** begin **

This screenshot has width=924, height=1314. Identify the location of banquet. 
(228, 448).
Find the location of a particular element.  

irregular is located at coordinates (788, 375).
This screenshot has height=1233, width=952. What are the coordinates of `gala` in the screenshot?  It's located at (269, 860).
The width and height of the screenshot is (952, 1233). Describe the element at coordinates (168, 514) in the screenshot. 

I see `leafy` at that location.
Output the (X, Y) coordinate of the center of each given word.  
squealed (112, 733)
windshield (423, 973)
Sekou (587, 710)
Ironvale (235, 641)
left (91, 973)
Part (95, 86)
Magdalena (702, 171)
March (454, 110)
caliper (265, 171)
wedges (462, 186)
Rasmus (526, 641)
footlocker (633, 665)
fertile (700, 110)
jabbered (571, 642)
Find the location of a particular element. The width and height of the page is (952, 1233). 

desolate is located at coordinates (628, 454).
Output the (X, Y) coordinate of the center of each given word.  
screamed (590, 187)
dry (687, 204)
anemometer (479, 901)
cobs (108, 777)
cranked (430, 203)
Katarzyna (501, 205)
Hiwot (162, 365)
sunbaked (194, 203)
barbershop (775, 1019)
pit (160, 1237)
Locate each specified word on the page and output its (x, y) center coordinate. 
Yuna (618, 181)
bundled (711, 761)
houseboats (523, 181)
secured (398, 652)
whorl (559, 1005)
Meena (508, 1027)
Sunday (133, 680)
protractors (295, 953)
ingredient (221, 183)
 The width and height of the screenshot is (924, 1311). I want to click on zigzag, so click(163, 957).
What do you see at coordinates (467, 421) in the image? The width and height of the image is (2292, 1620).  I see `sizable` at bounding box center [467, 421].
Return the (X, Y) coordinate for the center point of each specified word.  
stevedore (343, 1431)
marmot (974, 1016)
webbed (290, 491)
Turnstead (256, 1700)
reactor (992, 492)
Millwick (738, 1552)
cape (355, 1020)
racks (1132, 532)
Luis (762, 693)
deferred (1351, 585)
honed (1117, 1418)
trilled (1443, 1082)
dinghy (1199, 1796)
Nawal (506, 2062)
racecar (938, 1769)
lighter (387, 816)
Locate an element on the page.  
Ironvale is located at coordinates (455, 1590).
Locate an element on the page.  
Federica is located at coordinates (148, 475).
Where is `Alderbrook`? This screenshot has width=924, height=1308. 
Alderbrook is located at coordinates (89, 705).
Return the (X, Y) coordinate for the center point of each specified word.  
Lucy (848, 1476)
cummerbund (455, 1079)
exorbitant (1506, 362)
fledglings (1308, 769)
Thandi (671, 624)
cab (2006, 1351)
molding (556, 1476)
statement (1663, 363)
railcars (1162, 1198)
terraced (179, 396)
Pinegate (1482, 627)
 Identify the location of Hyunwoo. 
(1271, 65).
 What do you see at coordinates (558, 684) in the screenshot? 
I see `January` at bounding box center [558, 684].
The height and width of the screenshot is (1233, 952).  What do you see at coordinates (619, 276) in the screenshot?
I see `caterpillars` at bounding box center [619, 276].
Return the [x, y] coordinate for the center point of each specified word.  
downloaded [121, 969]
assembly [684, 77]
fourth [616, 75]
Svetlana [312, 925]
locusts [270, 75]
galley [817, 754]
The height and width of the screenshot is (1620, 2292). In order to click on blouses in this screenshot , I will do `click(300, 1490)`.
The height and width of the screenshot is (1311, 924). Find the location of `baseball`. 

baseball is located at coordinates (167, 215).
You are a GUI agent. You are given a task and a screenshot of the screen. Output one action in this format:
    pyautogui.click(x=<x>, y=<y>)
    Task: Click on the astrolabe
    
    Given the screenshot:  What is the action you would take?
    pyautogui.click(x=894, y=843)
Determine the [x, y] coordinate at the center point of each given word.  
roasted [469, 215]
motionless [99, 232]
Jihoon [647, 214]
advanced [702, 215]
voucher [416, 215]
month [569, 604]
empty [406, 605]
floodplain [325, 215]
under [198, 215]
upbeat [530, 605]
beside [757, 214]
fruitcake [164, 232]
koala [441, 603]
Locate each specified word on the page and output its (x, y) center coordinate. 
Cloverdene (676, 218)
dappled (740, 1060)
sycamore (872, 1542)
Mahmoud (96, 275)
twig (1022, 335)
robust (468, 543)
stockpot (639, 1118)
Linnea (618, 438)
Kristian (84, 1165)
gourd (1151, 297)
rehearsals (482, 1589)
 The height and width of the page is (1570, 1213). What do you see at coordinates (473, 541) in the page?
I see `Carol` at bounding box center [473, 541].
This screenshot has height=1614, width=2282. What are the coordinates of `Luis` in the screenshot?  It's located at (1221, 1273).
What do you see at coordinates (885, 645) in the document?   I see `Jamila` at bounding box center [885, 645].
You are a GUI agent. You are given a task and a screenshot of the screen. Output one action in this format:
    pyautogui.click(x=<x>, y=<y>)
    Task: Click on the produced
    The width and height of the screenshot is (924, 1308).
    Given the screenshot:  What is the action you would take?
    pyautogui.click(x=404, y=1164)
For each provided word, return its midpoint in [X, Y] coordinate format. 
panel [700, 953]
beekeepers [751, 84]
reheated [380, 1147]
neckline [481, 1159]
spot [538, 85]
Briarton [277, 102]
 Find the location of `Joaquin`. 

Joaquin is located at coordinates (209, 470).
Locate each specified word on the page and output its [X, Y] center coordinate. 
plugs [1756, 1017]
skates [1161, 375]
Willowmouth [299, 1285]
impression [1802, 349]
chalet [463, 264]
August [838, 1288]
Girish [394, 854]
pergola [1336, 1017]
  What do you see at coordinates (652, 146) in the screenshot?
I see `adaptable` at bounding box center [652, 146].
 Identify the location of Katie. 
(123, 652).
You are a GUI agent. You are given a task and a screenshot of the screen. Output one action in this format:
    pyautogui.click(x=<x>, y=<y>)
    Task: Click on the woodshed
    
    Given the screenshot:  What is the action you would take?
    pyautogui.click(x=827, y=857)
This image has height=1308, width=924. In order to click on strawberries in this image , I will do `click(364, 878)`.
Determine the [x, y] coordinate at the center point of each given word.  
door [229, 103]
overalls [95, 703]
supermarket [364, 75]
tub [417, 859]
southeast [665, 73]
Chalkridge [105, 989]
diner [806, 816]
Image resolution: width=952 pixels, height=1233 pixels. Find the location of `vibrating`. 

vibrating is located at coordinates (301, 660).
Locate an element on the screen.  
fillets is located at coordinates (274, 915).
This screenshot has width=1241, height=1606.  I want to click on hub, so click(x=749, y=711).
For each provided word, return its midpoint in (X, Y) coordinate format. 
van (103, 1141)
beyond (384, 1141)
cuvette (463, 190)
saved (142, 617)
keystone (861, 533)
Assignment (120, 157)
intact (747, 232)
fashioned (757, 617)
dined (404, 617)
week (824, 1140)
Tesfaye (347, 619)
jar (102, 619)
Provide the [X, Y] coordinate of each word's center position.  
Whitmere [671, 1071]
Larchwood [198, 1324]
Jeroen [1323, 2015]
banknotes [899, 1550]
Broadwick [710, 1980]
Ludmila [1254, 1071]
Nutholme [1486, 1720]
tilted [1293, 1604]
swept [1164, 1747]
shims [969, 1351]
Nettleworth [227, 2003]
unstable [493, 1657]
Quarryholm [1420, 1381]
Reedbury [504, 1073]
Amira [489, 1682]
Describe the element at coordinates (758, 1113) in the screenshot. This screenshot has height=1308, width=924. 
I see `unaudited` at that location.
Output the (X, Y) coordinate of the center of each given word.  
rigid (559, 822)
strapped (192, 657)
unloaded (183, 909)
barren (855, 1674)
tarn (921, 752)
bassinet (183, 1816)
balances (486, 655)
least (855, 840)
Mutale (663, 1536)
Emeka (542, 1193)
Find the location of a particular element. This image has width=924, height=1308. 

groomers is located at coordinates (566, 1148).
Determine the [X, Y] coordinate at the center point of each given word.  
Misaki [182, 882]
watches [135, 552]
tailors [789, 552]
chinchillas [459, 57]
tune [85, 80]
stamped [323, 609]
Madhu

** end **

Exercise goal:
Rewrite everything from the start of the data down to and including the line containing "pit (160, 1237)" as a JSON list of strings, with one string per line and blank lines left out.

Finished answer:
[
  "This screenshot has width=924, height=1314. Identify the location of banquet. ",
  "(228, 448).",
  "Find the location of a particular element.  ",
  "irregular is located at coordinates (788, 375).",
  "This screenshot has height=1233, width=952. What are the coordinates of `gala` in the screenshot?  It's located at (269, 860).",
  "The width and height of the screenshot is (952, 1233). Describe the element at coordinates (168, 514) in the screenshot. ",
  "I see `leafy` at that location.",
  "Output the (X, Y) coordinate of the center of each given word.  ",
  "squealed (112, 733)",
  "windshield (423, 973)",
  "Sekou (587, 710)",
  "Ironvale (235, 641)",
  "left (91, 973)",
  "Part (95, 86)",
  "Magdalena (702, 171)",
  "March (454, 110)",
  "caliper (265, 171)",
  "wedges (462, 186)",
  "Rasmus (526, 641)",
  "footlocker (633, 665)",
  "fertile (700, 110)",
  "jabbered (571, 642)",
  "Find the location of a particular element. The width and height of the page is (952, 1233). ",
  "desolate is located at coordinates (628, 454).",
  "Output the (X, Y) coordinate of the center of each given word.  ",
  "screamed (590, 187)",
  "dry (687, 204)",
  "anemometer (479, 901)",
  "cobs (108, 777)",
  "cranked (430, 203)",
  "Katarzyna (501, 205)",
  "Hiwot (162, 365)",
  "sunbaked (194, 203)",
  "barbershop (775, 1019)",
  "pit (160, 1237)"
]